- EXERCISE BRIEF
Retype, without changes or pictures, only the lines that begin at the one containing "(648, 168) = (192, 211): red" and end at the last line of the records that follow.

===== SUPPLIED DATA =====

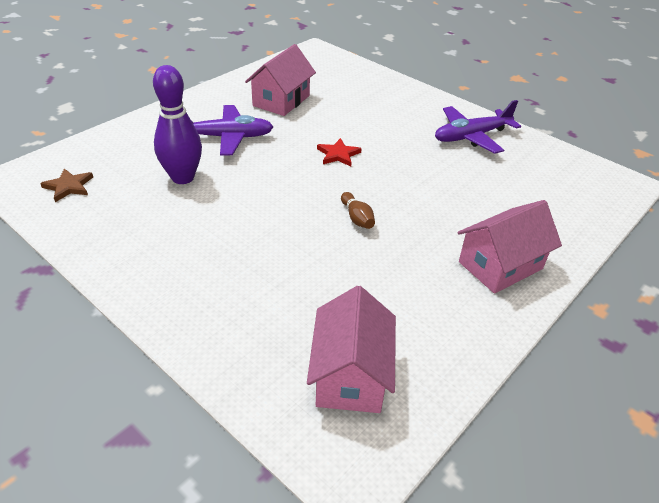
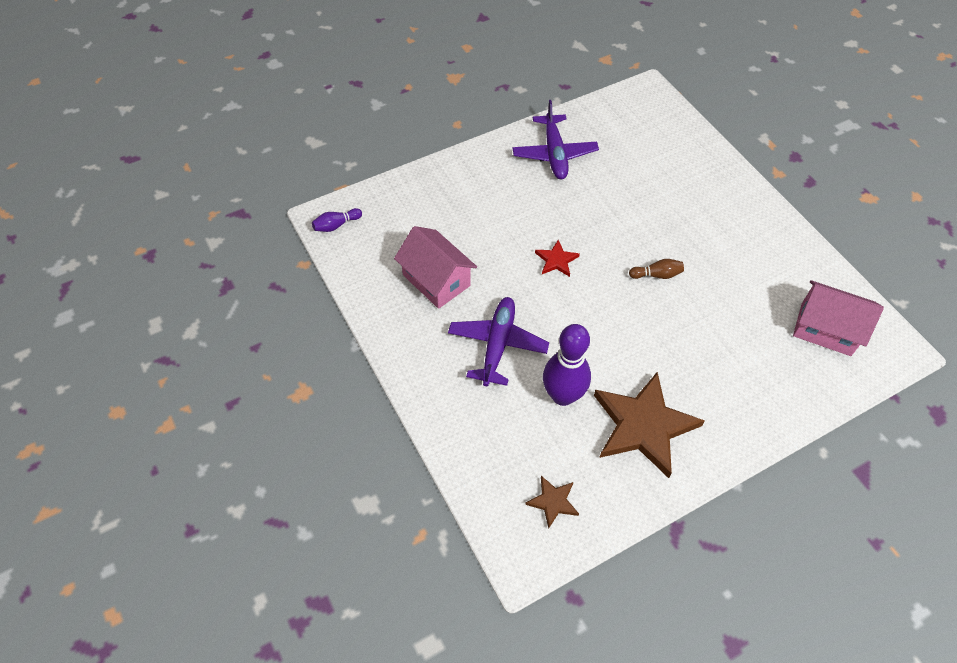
camera: 70 degrees left, 15 degrees up
(160, 230) = (643, 425): none -> brown star
(312, 55) = (336, 225): none -> purple bowling pin
(500, 265) = (731, 206): pink house -> none

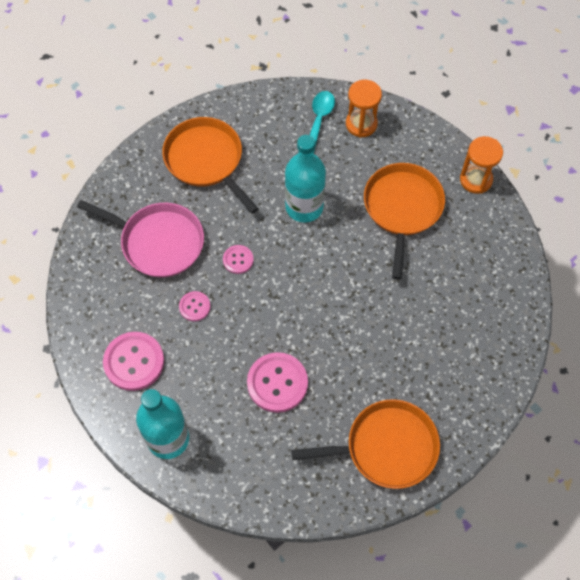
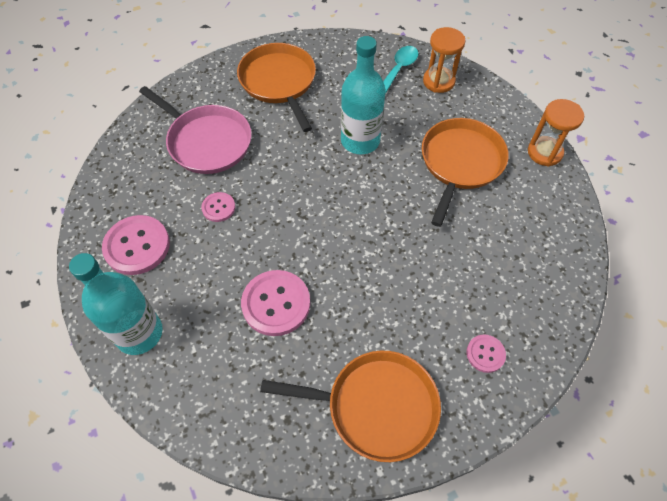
camera: 15 degrees right, 5 degrees down
(238, 260) = (278, 174): pink button -> pink button (485, 354)

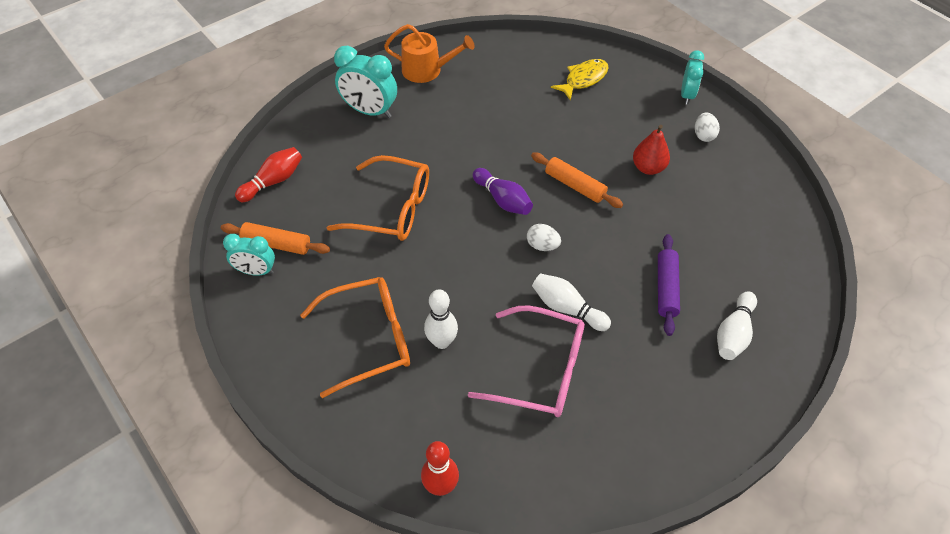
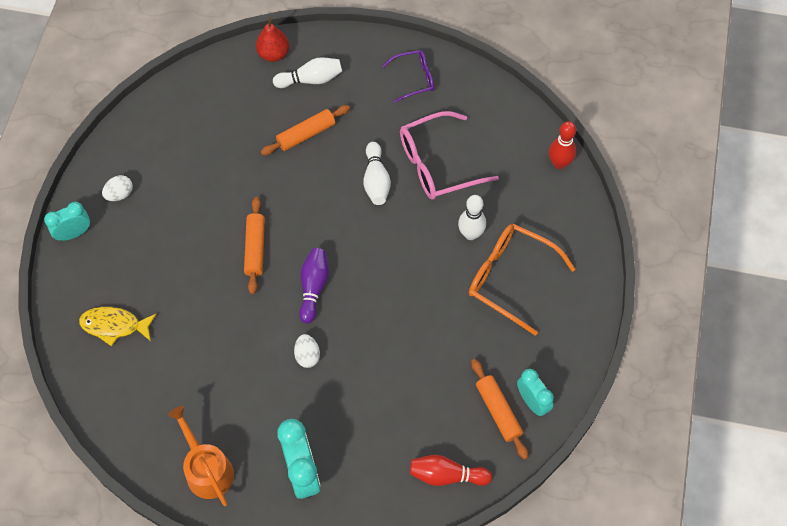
camera: 130 degrees left, 10 degrees up
(392, 209) = (392, 358): orange glasses -> none
(540, 370) = (437, 164): pink glasses -> pink glasses turned 90 degrees counterclockwise
(542, 246) = (335, 230): white egg -> white egg (307, 356)
(648, 168) = (192, 211): red pear -> red pear (273, 54)
(665, 427) = (414, 78): none -> purple glasses
(666, 288) = (306, 134): purple rolling pin -> orange rolling pin

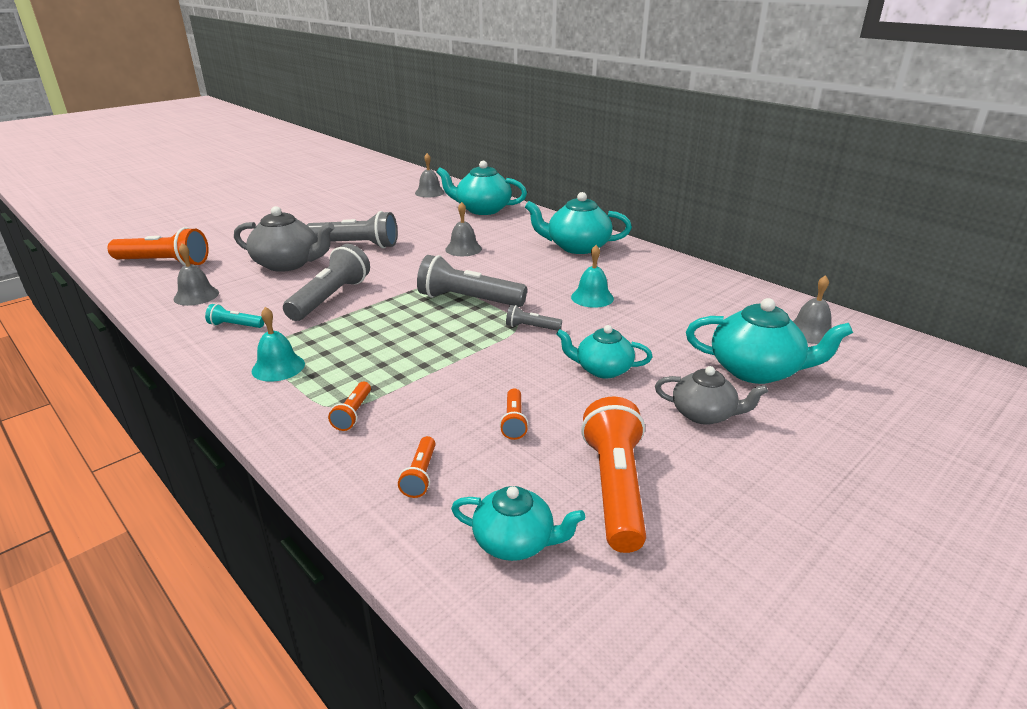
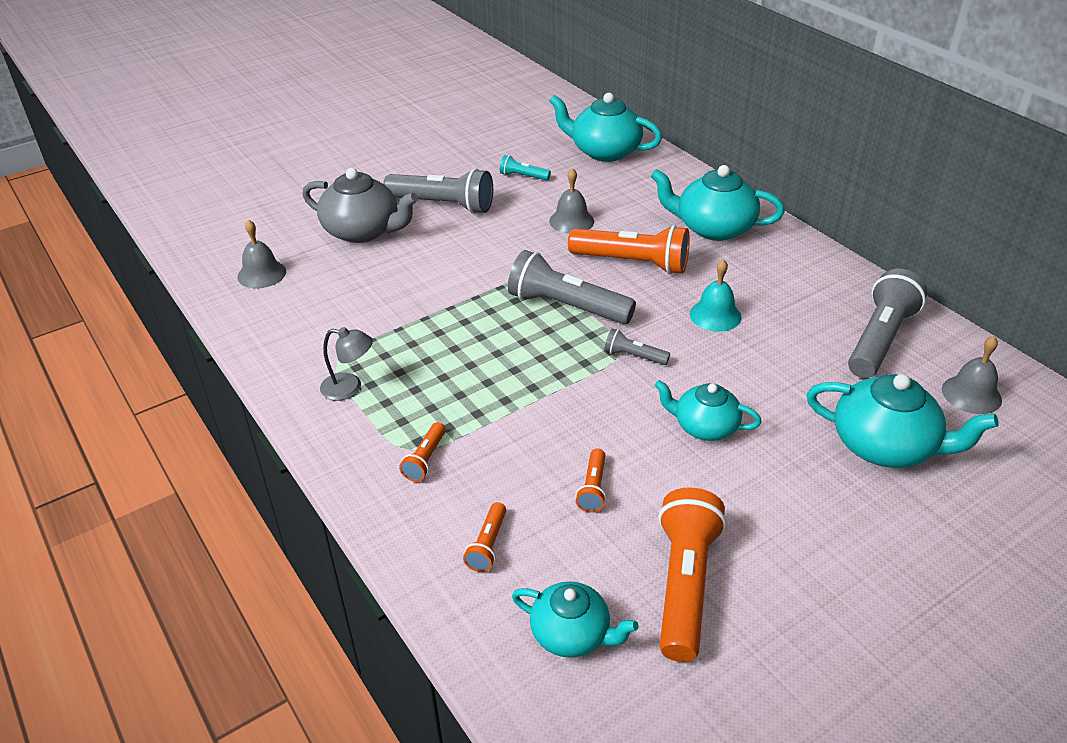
camera: 10 degrees right, 10 degrees up
(164, 263) = (224, 219): orange flashlight -> orange flashlight (632, 263)
(235, 325) = (304, 323): turquoise flashlight -> turquoise flashlight (523, 176)
(278, 367) = (349, 388): turquoise bell -> grey lamp
(331, 298) = (409, 290): grey flashlight -> grey flashlight (880, 339)
(429, 192) = (541, 115): grey bell -> none
(704, 414) = (805, 501): grey teapot -> none

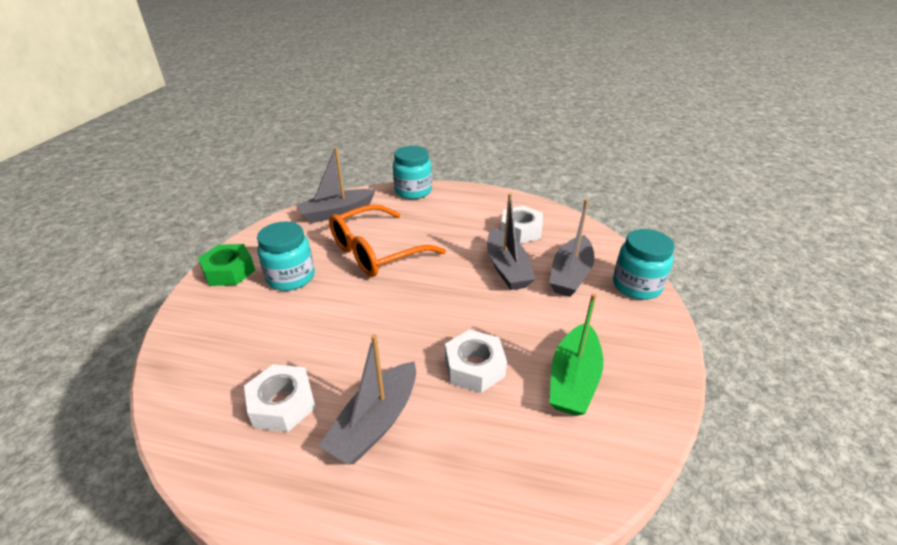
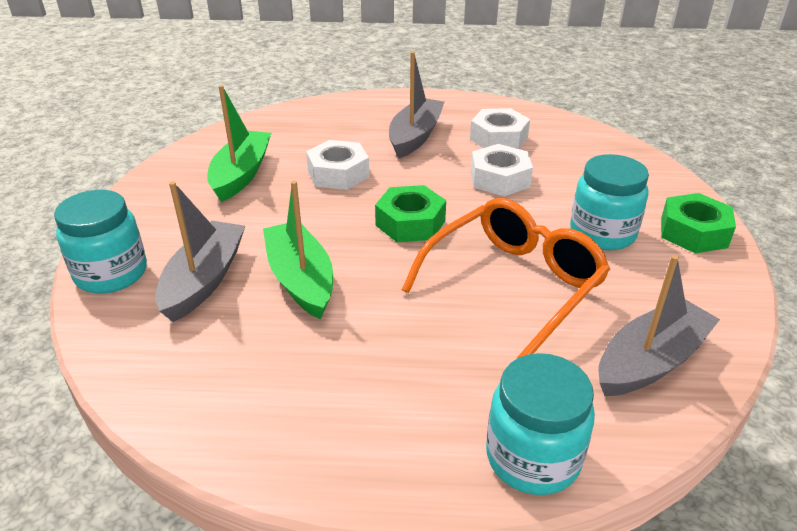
camera: 170 degrees right, 0 degrees up
(423, 302) = (410, 223): none -> green nut
(507, 268) = (300, 279): grey boat -> green boat
(520, 230) = (270, 360): white nut -> white nut (500, 179)

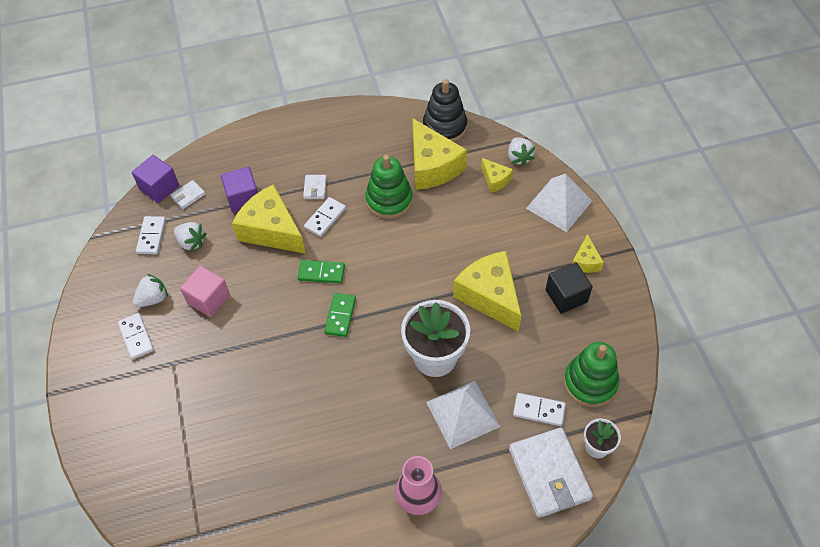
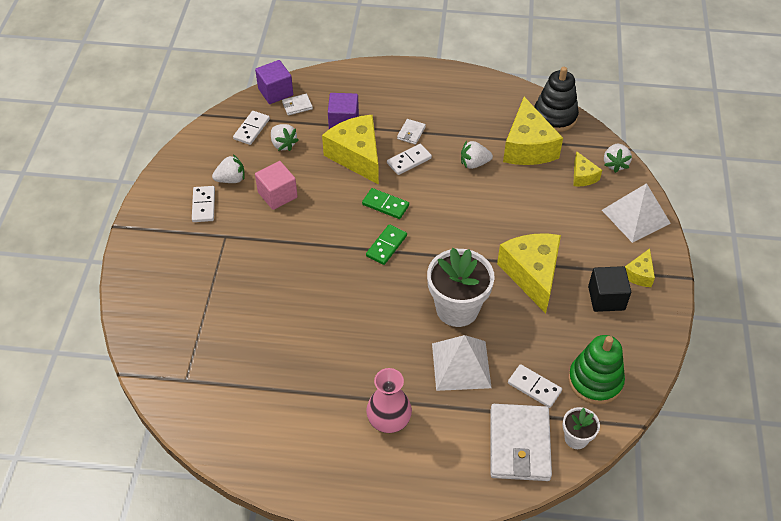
camera: 20 degrees right, 5 degrees down
(389, 200) = (474, 163): green stacking toy -> white strawberry

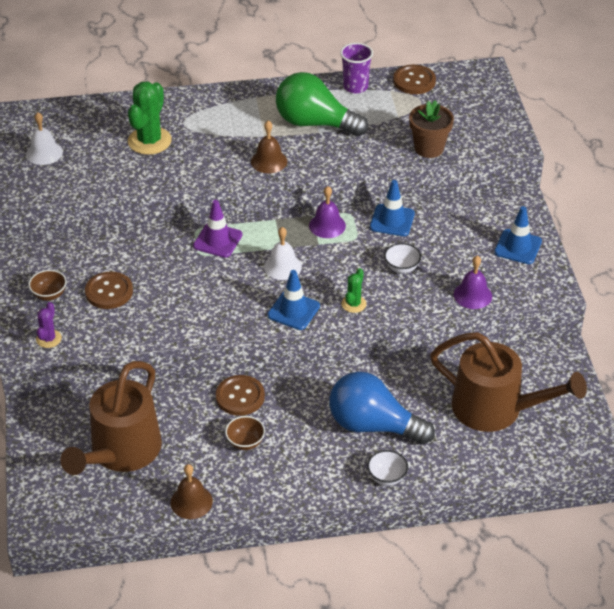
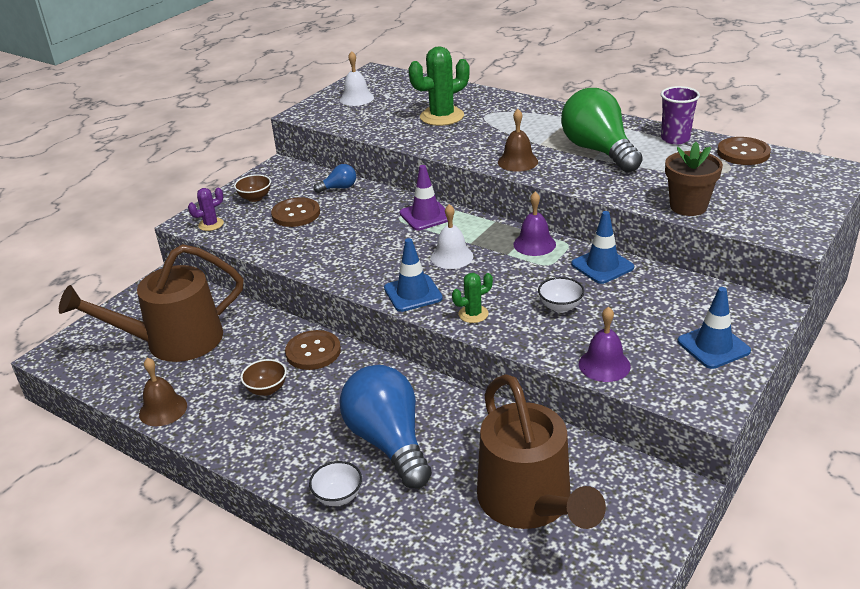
camera: 45 degrees right, 10 degrees down
(110, 249) = (339, 188): none -> blue light bulb

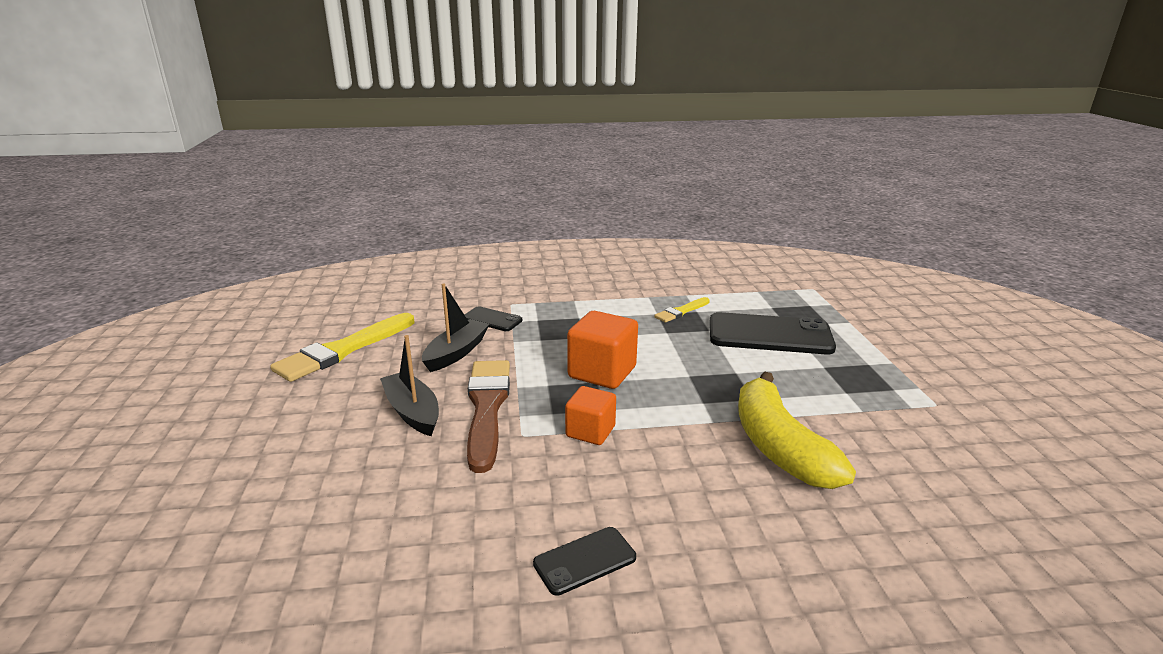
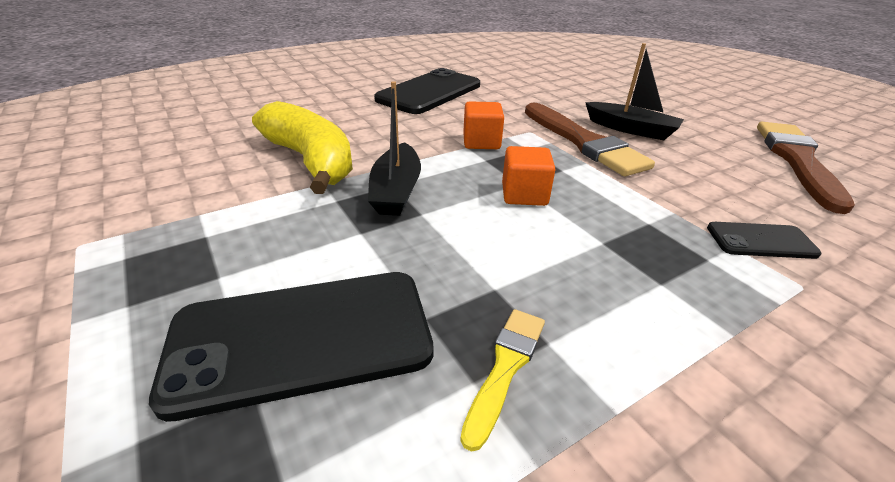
camera: 155 degrees right, 10 degrees up
(343, 350) = (797, 161): yellow brush -> brown brush
(456, 353) = (700, 182): black boat -> black boat (396, 191)
(585, 561) = (429, 92): black phone -> black phone, size x2.01
(602, 372) = (524, 194): orange cube -> orange cube, size x0.64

=====

- ANSWER TO THE EXERCISE
(648, 168) = (192, 211): red pear -> red pear (273, 54)
(665, 427) = (414, 78): none -> purple glasses
(666, 288) = (306, 134): purple rolling pin -> orange rolling pin

camera: 10 degrees right, 10 degrees up
(164, 263) = (224, 219): orange flashlight -> orange flashlight (632, 263)
(235, 325) = (304, 323): turquoise flashlight -> turquoise flashlight (523, 176)
(278, 367) = (349, 388): turquoise bell -> grey lamp
(331, 298) = (409, 290): grey flashlight -> grey flashlight (880, 339)
(429, 192) = (541, 115): grey bell -> none
(704, 414) = (805, 501): grey teapot -> none

camera: 170 degrees right, 0 degrees up
(423, 302) = (410, 223): none -> green nut
(507, 268) = (300, 279): grey boat -> green boat
(520, 230) = (270, 360): white nut -> white nut (500, 179)

camera: 20 degrees right, 5 degrees down
(389, 200) = (474, 163): green stacking toy -> white strawberry

camera: 45 degrees right, 10 degrees down
(110, 249) = (339, 188): none -> blue light bulb

camera: 155 degrees right, 10 degrees up
(343, 350) = (797, 161): yellow brush -> brown brush
(456, 353) = (700, 182): black boat -> black boat (396, 191)
(585, 561) = (429, 92): black phone -> black phone, size x2.01
(602, 372) = (524, 194): orange cube -> orange cube, size x0.64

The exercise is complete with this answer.